Source data =>

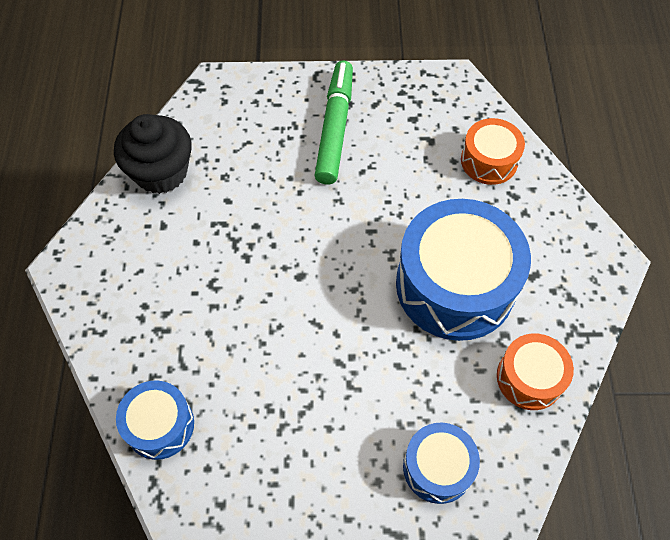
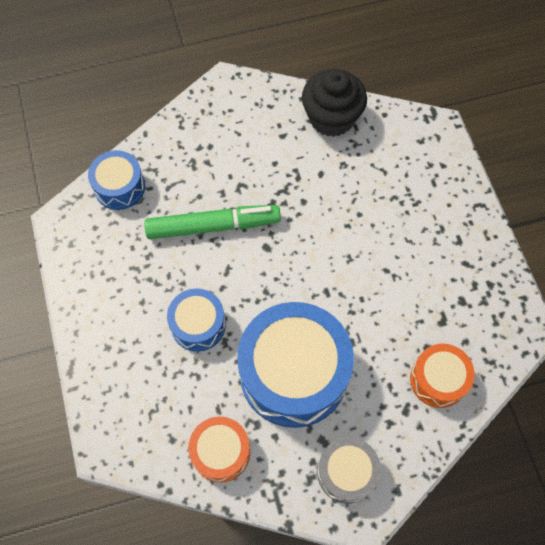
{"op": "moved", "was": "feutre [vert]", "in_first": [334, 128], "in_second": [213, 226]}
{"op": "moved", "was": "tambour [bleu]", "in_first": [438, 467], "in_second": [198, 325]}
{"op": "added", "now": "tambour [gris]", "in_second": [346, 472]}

Exercise => From the data above, show each line that contains "tambour".

Solved problem =>
{"op": "moved", "was": "tambour [bleu]", "in_first": [438, 467], "in_second": [198, 325]}
{"op": "added", "now": "tambour [gris]", "in_second": [346, 472]}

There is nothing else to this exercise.